Instruções de trabalho:
Conte as linhas da listagem abaixo que contêm a palavra "Humdrum", diferenciando maiúsculas de minúsculas. Responda somente com o número.

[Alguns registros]
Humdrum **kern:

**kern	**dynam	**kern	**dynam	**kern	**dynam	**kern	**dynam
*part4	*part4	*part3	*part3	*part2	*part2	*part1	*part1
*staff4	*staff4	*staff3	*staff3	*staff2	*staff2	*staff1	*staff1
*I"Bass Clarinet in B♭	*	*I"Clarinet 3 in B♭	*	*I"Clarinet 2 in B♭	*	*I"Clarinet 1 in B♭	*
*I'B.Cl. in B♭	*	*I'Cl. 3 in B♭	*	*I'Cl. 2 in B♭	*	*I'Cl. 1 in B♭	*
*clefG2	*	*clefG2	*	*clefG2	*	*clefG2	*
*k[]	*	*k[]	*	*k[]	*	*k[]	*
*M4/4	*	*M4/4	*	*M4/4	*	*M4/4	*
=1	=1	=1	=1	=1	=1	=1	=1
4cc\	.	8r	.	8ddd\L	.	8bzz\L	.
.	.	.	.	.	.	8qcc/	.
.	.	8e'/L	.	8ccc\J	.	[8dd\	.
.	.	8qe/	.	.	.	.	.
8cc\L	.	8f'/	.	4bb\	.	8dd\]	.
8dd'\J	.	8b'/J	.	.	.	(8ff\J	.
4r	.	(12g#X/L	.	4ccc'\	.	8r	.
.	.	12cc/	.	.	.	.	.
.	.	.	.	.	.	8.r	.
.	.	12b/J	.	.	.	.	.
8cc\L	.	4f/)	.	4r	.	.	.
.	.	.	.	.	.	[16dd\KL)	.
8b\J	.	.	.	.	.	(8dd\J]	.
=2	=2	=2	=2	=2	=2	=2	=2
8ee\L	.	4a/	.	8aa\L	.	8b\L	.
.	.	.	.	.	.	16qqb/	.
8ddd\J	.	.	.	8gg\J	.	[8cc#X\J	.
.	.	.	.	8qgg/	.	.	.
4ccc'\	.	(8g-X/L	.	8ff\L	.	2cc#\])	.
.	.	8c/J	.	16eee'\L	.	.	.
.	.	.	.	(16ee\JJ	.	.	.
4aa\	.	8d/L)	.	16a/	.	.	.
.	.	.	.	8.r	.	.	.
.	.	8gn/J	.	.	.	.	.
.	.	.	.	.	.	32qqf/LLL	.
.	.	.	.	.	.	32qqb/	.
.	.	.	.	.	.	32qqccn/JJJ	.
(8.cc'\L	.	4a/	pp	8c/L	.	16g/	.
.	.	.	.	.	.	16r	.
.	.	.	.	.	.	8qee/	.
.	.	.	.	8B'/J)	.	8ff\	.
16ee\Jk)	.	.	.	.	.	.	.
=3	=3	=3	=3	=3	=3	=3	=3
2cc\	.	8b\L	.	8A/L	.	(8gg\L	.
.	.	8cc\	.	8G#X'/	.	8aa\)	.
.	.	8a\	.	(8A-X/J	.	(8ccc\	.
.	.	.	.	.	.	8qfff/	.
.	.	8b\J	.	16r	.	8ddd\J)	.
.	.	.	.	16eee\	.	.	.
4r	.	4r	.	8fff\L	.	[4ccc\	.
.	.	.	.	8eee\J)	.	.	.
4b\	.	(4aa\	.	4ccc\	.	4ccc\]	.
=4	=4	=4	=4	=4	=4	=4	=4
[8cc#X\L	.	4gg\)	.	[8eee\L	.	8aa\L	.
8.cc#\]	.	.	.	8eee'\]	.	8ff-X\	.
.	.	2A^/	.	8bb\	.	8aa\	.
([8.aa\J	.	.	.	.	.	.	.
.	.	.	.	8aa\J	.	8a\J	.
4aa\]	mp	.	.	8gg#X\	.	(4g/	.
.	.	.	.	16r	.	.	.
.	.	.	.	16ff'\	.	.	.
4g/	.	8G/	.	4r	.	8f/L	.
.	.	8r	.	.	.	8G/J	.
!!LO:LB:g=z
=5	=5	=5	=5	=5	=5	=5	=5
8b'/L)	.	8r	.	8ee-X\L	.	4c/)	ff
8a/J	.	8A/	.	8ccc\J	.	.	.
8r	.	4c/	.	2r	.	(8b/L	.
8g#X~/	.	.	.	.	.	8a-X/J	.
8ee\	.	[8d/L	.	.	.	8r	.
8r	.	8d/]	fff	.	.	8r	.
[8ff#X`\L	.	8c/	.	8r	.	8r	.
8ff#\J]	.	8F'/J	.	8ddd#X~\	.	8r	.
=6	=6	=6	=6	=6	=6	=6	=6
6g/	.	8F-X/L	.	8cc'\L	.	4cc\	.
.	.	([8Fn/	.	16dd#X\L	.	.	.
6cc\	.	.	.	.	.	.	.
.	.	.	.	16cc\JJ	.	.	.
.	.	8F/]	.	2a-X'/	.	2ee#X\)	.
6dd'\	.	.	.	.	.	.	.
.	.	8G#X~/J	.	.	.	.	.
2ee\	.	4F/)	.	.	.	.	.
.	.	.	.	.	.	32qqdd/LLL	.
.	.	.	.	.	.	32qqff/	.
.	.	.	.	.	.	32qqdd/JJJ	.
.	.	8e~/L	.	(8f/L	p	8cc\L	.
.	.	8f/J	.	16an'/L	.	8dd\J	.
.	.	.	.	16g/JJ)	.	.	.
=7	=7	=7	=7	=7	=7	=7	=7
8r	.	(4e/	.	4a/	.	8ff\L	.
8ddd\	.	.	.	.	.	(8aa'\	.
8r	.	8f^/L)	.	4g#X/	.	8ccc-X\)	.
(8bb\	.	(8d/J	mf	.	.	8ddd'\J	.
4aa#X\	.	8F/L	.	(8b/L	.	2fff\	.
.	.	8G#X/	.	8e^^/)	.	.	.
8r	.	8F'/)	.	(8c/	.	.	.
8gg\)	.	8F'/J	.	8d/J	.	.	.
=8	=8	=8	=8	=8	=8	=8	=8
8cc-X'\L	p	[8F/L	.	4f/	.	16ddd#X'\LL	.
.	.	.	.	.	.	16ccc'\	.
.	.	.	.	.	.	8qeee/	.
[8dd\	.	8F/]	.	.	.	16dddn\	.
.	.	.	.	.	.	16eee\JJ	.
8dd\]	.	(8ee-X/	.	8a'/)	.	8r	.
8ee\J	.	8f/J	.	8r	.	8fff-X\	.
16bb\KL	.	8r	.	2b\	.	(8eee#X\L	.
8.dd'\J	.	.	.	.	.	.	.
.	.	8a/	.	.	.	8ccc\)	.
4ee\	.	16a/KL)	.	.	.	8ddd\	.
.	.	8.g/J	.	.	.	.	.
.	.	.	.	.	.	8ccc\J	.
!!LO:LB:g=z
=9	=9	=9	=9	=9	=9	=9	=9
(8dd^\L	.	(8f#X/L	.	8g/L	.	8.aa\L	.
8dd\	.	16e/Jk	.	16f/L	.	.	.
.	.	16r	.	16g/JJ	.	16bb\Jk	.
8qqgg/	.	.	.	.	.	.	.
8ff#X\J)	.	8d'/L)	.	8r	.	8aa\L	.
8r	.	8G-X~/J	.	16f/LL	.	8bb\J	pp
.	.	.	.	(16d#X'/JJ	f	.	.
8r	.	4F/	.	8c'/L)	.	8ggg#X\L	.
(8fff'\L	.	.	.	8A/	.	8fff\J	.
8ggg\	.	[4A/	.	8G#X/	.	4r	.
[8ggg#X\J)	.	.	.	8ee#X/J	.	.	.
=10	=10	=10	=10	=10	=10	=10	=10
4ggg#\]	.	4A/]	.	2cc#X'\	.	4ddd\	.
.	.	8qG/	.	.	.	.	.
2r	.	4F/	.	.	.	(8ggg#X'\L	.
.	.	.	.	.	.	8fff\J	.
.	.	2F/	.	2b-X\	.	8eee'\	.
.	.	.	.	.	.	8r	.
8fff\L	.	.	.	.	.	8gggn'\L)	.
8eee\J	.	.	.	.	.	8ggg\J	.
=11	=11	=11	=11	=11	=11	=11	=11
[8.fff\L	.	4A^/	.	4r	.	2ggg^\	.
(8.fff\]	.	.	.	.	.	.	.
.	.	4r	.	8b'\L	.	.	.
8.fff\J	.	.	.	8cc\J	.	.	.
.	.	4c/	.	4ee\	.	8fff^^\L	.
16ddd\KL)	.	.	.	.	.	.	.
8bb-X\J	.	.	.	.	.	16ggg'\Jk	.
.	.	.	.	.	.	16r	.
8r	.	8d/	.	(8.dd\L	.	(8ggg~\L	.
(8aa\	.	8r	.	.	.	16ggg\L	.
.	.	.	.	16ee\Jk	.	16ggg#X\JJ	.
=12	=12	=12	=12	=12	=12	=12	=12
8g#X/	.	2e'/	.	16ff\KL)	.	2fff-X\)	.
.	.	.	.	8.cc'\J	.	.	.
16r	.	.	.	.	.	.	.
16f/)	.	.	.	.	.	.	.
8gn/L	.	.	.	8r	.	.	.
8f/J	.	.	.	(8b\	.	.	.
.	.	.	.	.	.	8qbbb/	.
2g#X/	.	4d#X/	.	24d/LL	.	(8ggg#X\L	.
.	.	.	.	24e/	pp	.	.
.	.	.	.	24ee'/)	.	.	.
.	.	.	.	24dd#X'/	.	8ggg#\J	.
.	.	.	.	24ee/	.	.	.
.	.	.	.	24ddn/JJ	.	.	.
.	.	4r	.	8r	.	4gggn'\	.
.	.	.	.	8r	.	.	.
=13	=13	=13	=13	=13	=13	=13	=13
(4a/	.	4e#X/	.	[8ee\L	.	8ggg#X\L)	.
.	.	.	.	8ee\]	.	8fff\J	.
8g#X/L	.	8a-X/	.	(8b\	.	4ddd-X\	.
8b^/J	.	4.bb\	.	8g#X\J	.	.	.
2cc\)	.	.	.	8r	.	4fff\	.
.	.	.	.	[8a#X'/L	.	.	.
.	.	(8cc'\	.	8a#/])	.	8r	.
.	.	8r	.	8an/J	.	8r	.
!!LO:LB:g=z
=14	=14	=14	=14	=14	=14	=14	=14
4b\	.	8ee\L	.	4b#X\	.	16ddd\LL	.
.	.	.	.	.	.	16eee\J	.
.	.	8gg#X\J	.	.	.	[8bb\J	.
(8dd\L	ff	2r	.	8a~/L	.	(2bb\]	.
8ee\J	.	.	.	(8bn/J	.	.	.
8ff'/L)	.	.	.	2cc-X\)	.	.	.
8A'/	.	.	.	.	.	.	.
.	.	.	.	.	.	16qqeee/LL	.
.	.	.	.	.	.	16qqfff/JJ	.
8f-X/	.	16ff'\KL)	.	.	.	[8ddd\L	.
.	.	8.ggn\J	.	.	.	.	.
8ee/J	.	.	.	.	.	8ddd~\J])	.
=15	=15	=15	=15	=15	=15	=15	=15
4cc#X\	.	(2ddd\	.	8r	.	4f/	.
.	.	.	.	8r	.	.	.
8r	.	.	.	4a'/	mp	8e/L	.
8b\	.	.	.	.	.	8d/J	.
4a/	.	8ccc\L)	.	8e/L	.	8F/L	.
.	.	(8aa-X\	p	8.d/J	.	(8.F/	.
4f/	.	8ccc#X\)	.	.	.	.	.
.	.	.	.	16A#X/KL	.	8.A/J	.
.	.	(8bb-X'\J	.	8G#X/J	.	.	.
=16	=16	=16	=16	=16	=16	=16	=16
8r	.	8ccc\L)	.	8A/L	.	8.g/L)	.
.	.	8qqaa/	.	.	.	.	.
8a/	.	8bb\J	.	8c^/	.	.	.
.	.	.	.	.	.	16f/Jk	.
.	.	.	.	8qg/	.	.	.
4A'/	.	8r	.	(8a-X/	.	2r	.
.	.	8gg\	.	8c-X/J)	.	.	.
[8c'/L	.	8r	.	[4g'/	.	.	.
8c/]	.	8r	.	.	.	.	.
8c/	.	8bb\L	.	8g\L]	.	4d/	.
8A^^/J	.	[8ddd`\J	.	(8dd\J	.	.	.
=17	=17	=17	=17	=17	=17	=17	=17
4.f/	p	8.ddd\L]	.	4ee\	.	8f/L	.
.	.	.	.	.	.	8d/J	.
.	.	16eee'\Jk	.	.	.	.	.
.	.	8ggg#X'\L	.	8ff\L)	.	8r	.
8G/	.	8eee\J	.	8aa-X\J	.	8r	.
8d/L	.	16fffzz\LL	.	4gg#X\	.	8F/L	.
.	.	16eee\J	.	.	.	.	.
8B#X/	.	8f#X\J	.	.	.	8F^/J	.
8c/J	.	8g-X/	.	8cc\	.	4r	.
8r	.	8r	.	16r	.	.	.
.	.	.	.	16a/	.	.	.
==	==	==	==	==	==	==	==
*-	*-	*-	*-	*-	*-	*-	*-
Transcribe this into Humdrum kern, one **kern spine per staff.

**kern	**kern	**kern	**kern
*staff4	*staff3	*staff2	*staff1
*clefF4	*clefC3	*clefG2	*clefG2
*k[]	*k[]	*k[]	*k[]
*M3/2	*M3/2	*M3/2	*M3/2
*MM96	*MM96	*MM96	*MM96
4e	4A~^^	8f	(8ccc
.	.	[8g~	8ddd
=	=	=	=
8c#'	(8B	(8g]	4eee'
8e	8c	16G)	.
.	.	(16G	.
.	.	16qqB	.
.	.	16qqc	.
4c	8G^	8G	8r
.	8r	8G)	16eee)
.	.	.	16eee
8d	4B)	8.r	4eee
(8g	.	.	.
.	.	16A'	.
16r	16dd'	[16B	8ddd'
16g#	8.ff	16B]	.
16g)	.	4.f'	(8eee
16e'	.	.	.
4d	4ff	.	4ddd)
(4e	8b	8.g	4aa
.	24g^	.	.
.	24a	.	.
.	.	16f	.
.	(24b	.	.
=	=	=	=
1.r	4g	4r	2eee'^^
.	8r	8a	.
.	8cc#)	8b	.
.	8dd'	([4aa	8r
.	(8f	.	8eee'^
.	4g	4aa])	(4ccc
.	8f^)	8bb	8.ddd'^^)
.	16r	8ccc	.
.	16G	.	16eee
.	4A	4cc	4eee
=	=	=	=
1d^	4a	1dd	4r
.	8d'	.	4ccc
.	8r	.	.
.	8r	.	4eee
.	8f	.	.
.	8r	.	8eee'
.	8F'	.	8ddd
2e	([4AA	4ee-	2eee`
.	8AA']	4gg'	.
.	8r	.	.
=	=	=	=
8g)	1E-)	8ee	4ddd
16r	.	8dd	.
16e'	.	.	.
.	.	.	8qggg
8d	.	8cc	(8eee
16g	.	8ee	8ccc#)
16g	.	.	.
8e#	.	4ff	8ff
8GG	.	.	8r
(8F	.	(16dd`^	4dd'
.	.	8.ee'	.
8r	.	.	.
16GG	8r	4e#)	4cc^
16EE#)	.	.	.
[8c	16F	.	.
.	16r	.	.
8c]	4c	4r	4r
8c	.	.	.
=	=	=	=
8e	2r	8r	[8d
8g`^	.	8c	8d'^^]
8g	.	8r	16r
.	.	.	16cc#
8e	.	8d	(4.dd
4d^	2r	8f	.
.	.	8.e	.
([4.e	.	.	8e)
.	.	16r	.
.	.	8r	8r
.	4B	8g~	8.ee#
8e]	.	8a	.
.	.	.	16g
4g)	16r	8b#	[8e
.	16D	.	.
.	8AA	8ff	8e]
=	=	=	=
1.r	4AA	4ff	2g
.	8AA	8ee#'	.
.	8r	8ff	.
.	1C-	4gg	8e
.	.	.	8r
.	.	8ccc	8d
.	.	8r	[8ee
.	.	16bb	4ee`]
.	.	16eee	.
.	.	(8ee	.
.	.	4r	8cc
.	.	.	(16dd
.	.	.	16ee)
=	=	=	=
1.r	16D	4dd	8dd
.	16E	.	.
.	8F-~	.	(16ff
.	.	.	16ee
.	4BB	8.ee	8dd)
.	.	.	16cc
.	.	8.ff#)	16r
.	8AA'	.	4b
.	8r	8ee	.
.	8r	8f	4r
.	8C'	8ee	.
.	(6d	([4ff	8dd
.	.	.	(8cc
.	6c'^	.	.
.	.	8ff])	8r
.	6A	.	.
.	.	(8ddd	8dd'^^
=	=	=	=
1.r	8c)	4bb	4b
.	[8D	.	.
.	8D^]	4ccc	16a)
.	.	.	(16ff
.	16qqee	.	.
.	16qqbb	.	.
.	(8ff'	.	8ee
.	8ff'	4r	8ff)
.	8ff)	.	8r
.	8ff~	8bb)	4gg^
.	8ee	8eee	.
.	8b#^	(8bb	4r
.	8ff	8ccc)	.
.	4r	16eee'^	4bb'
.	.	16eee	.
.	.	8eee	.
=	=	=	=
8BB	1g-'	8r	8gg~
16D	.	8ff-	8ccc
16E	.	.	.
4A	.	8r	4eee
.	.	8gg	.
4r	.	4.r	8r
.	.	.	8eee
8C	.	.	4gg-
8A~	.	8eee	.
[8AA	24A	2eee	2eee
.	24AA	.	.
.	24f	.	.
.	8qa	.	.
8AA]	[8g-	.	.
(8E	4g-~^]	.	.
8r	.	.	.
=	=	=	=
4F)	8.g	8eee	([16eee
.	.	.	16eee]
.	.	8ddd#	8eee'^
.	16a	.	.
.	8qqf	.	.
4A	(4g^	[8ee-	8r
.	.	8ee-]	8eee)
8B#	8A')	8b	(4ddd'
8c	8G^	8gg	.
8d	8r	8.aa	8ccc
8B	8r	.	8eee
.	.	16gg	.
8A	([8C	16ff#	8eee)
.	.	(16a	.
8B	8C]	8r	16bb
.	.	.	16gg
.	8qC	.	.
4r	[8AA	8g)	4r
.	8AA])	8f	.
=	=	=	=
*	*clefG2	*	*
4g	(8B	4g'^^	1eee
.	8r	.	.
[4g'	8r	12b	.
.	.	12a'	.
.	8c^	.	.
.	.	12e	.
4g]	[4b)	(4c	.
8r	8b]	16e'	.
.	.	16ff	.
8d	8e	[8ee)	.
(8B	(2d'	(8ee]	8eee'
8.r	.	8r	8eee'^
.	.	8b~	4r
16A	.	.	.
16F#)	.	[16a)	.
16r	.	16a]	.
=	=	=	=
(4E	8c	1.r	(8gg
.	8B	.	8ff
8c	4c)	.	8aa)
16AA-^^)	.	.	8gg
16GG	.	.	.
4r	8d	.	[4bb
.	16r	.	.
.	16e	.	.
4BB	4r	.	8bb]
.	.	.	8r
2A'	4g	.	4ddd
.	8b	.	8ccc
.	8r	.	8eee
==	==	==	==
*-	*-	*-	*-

Resultado do exercício:
2